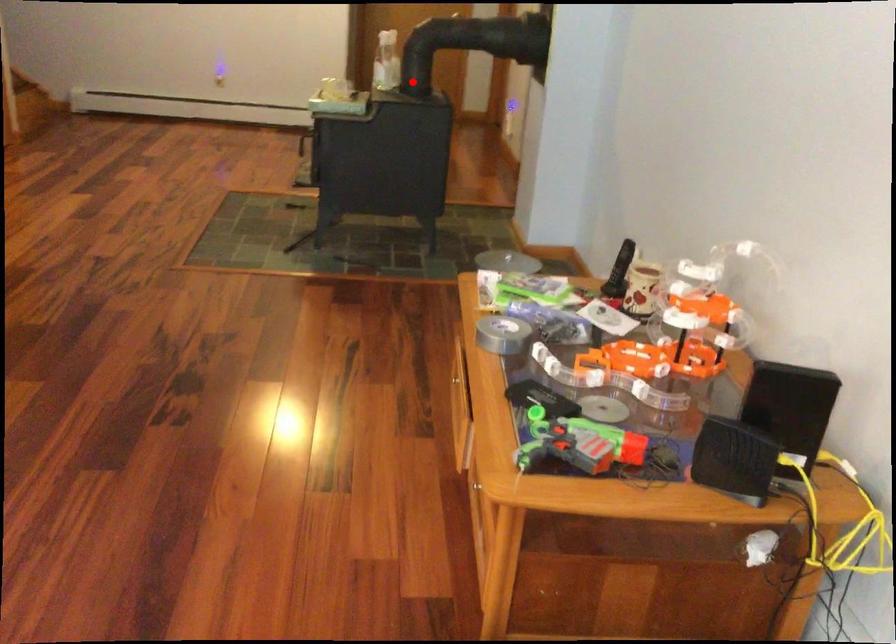
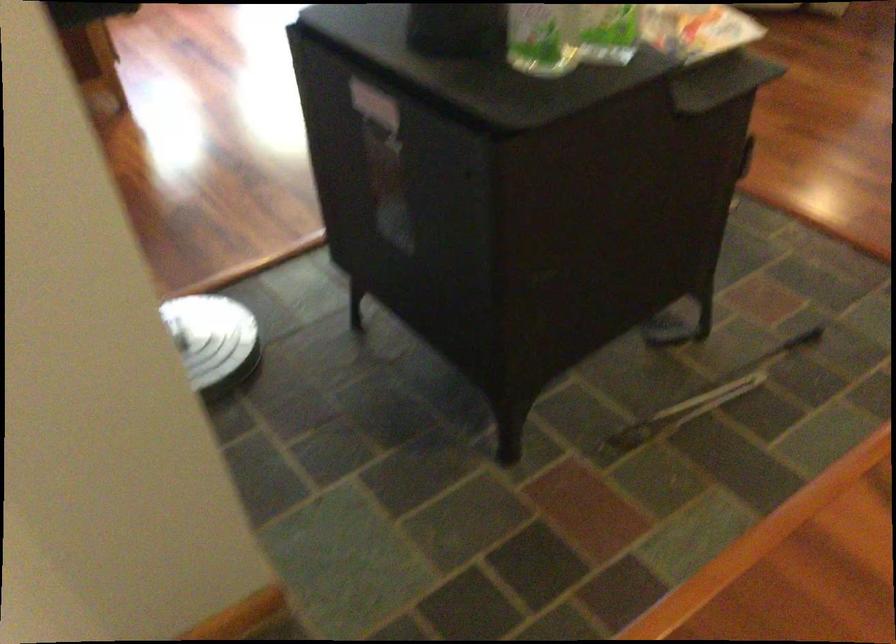
Question: I am providing you with two images of the same scene from different viewpoints. In image1, a red point is highlighted. Considering the same 3D point in image2, which of the following is correct?

Choices:
 (A) It is closer
 (B) It is farther

Answer: (A)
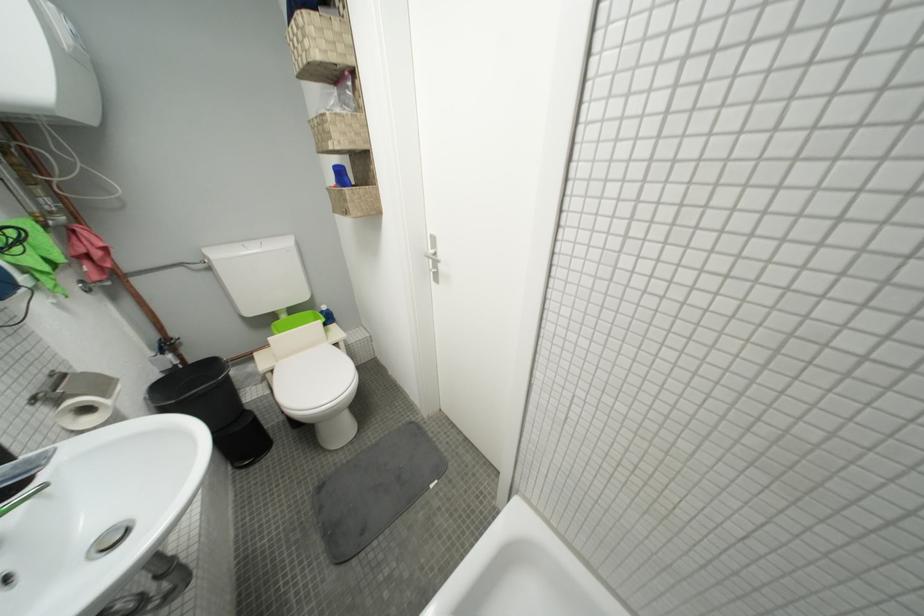
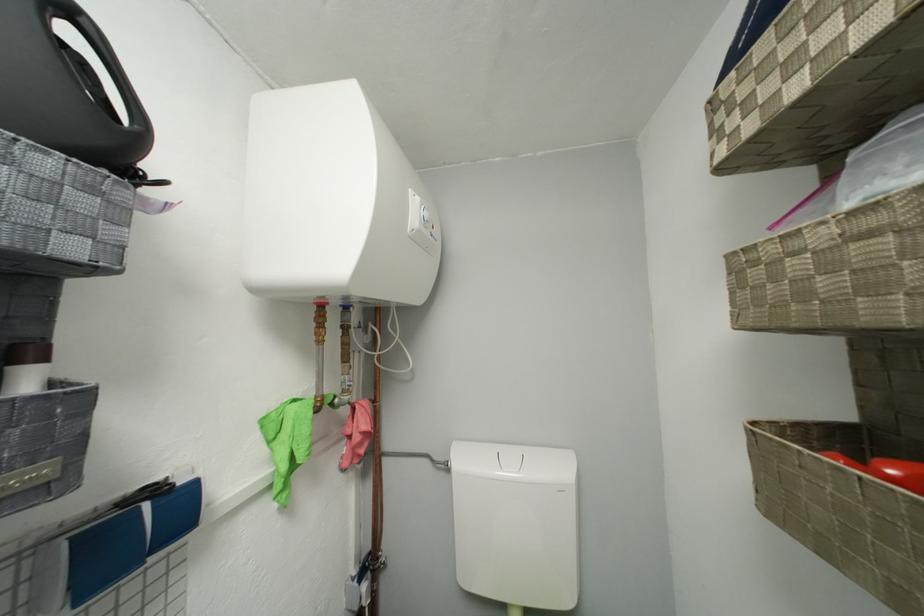
First-person continuous shooting, in which direction is the camera rotating?

The camera's rotation is toward left-up.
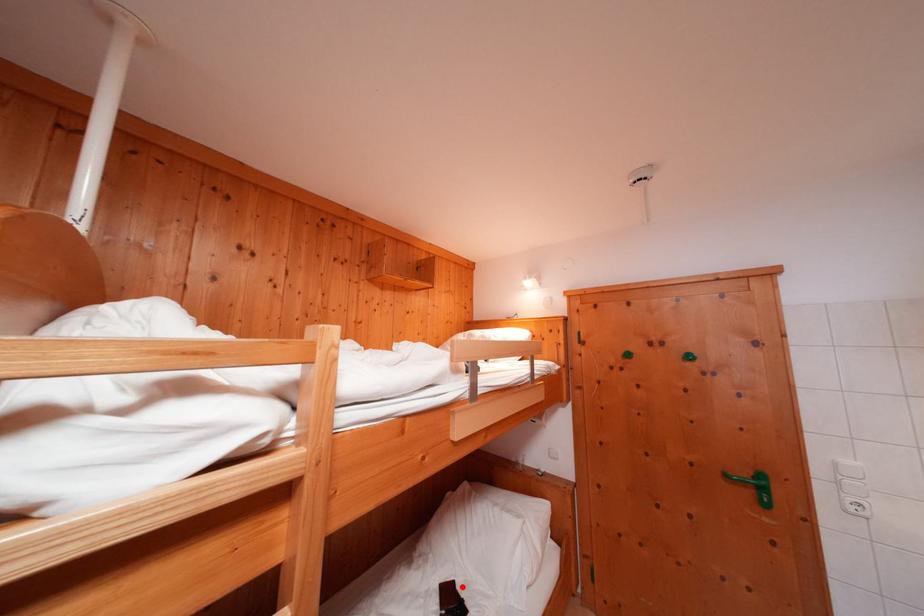
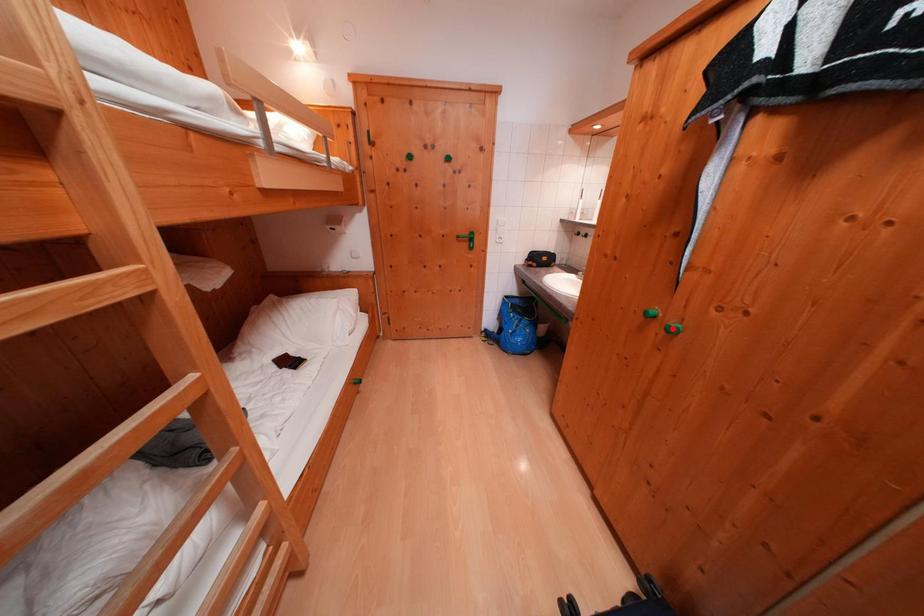
I am providing you with two images of the same scene from different viewpoints. A red point is marked on the first image and another point is marked on the second image. Do the highlighted points in image1 and image2 indicate the same real-world spot?

No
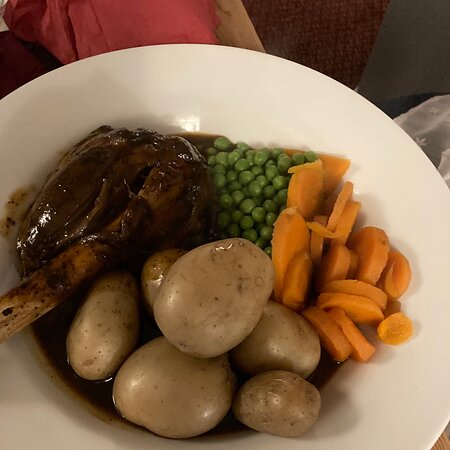
Locate an element on the screen. Image resolution: width=450 pixels, height=450 pixels. glass is located at coordinates [x=6, y=9].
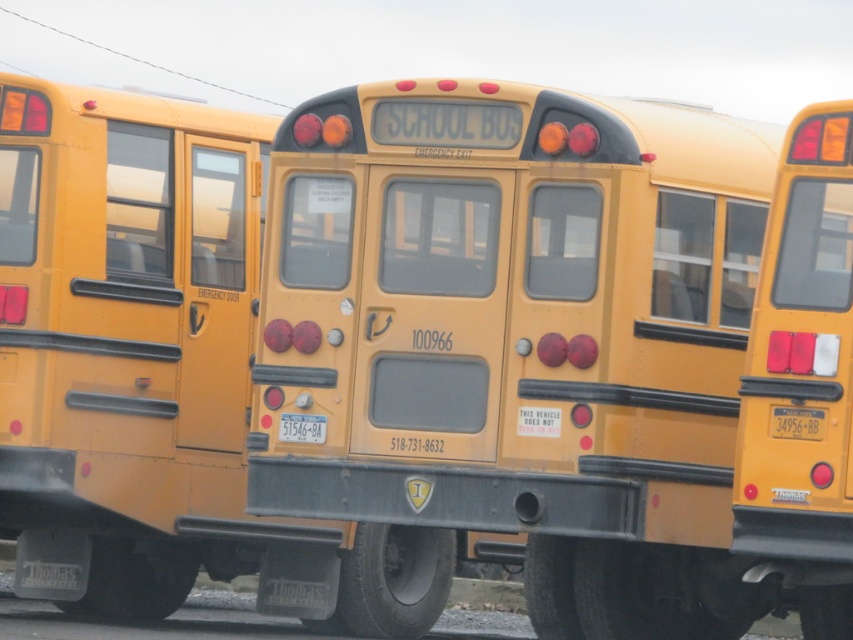
Does yellow matte/solid school bus at center appear on the right side of yellow matte license plate at center?

Indeed, yellow matte/solid school bus at center is positioned on the right side of yellow matte license plate at center.

Who is taller, yellow matte/solid school bus at center or yellow matte license plate at center?

With more height is yellow matte/solid school bus at center.

Find the location of a particular element. This screenshot has height=640, width=853. yellow matte/solid school bus at center is located at coordinates (521, 337).

From the picture: Is yellow matte/solid school bus at center taller than yellow plastic license plate at center?

Indeed, yellow matte/solid school bus at center has a greater height compared to yellow plastic license plate at center.

Between yellow matte/solid school bus at center and yellow plastic license plate at center, which one appears on the right side from the viewer's perspective?

yellow plastic license plate at center is more to the right.

Measure the distance between yellow matte/solid school bus at center and camera.

9.10 meters

The image size is (853, 640). In order to click on yellow matte/solid school bus at center in this screenshot , I will do `click(521, 337)`.

Locate an element on the screen. The height and width of the screenshot is (640, 853). yellow plastic license plate at center is located at coordinates (798, 422).

In the scene shown: Between yellow plastic license plate at center and yellow matte license plate at center, which one appears on the right side from the viewer's perspective?

yellow plastic license plate at center is more to the right.

Find the location of a particular element. The image size is (853, 640). yellow plastic license plate at center is located at coordinates (798, 422).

## [THE REQUEST]
Rewrite the part that opens with the line containing "Measure the distance" and closes with the line containing "The image size is (853, 640). In", putting "city bus" in place of "school bus" and leaving everything else unchanged.

## [WRITTEN RESPONSE]
Measure the distance between yellow matte/solid city bus at center and camera.

9.10 meters

The image size is (853, 640). In order to click on yellow matte/solid city bus at center in this screenshot , I will do `click(521, 337)`.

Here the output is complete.